▸ **TASK DETAILS**: The following data is to be repeated exactly, its pictures excluded.

▸ **THE DATA**:
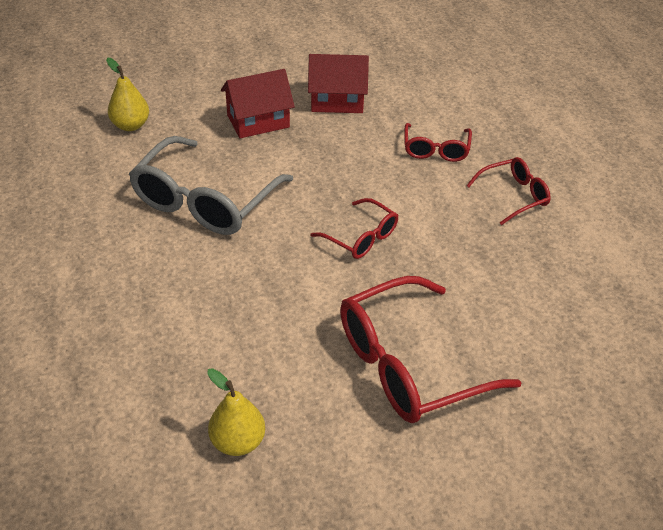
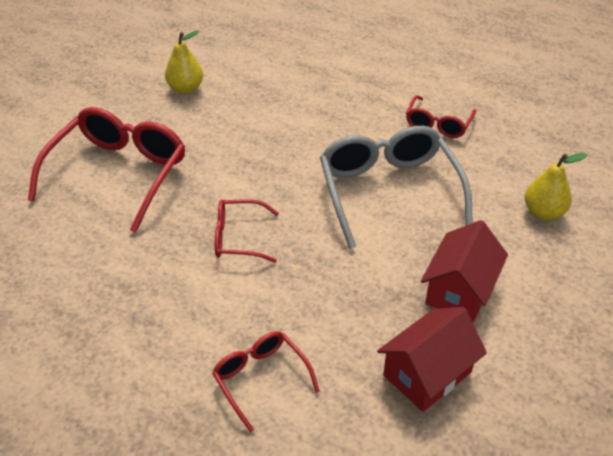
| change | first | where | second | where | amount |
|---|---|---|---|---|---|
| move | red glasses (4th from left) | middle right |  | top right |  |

▸ **RESULT**:
| change | first | where | second | where | amount |
|---|---|---|---|---|---|
| move | red glasses (4th from left) | middle right |  | top right |  |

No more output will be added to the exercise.